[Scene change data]
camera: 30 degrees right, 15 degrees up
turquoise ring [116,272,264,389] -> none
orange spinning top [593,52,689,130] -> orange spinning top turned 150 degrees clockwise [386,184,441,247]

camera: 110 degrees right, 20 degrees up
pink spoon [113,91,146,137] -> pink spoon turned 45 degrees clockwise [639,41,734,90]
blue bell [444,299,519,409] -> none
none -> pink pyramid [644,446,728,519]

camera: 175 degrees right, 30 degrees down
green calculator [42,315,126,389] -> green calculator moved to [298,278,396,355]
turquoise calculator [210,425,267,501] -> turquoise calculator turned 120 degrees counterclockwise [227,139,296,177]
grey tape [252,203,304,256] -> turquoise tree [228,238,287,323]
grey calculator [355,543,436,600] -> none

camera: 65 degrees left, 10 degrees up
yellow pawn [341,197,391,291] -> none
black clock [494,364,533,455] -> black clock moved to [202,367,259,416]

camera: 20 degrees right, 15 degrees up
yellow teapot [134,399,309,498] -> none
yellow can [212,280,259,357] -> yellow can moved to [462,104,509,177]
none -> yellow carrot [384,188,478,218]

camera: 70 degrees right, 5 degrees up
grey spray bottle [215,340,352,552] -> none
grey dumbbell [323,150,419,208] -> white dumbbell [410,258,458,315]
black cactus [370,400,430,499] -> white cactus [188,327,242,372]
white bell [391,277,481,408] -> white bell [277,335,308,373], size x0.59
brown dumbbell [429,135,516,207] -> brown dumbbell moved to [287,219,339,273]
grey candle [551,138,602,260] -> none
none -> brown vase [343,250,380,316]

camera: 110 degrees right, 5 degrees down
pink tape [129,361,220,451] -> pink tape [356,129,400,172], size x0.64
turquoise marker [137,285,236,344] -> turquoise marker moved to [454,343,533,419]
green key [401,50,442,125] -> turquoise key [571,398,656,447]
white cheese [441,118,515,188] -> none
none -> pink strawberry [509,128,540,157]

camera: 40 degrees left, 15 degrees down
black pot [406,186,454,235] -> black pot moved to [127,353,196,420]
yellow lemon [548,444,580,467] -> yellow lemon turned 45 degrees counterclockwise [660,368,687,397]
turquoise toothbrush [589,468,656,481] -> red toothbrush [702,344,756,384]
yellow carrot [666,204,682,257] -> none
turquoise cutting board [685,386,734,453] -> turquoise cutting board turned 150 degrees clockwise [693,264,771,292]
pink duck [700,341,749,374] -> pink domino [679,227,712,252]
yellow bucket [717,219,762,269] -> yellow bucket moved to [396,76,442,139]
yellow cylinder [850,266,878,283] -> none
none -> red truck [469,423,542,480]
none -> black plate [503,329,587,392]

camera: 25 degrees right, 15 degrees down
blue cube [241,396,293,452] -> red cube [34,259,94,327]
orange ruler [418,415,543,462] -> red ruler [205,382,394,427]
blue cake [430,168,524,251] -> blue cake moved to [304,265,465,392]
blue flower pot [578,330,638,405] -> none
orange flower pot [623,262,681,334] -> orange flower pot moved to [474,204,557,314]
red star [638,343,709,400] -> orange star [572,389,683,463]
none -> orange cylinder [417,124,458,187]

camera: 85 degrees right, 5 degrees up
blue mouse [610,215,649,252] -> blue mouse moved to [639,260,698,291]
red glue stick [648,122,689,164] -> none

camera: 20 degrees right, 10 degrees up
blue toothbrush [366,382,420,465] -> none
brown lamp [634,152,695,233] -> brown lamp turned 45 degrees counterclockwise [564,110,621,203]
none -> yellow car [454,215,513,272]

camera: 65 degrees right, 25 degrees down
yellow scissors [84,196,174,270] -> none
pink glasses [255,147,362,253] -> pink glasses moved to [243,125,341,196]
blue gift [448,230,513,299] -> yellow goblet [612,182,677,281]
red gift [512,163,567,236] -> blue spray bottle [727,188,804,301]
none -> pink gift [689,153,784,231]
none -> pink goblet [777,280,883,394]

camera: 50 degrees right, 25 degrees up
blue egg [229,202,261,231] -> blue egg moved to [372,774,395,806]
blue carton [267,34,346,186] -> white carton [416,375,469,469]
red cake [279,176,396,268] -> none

■ **Exercise details**
Please write out, exactly as they appear, the lines from the one containing "yellow bucket [717,219,762,269]" through the last line of the records above, and nothing more.

■ **Written response**
yellow bucket [717,219,762,269] -> yellow bucket moved to [396,76,442,139]
yellow cylinder [850,266,878,283] -> none
none -> red truck [469,423,542,480]
none -> black plate [503,329,587,392]

camera: 25 degrees right, 15 degrees down
blue cube [241,396,293,452] -> red cube [34,259,94,327]
orange ruler [418,415,543,462] -> red ruler [205,382,394,427]
blue cake [430,168,524,251] -> blue cake moved to [304,265,465,392]
blue flower pot [578,330,638,405] -> none
orange flower pot [623,262,681,334] -> orange flower pot moved to [474,204,557,314]
red star [638,343,709,400] -> orange star [572,389,683,463]
none -> orange cylinder [417,124,458,187]

camera: 85 degrees right, 5 degrees up
blue mouse [610,215,649,252] -> blue mouse moved to [639,260,698,291]
red glue stick [648,122,689,164] -> none

camera: 20 degrees right, 10 degrees up
blue toothbrush [366,382,420,465] -> none
brown lamp [634,152,695,233] -> brown lamp turned 45 degrees counterclockwise [564,110,621,203]
none -> yellow car [454,215,513,272]

camera: 65 degrees right, 25 degrees down
yellow scissors [84,196,174,270] -> none
pink glasses [255,147,362,253] -> pink glasses moved to [243,125,341,196]
blue gift [448,230,513,299] -> yellow goblet [612,182,677,281]
red gift [512,163,567,236] -> blue spray bottle [727,188,804,301]
none -> pink gift [689,153,784,231]
none -> pink goblet [777,280,883,394]

camera: 50 degrees right, 25 degrees up
blue egg [229,202,261,231] -> blue egg moved to [372,774,395,806]
blue carton [267,34,346,186] -> white carton [416,375,469,469]
red cake [279,176,396,268] -> none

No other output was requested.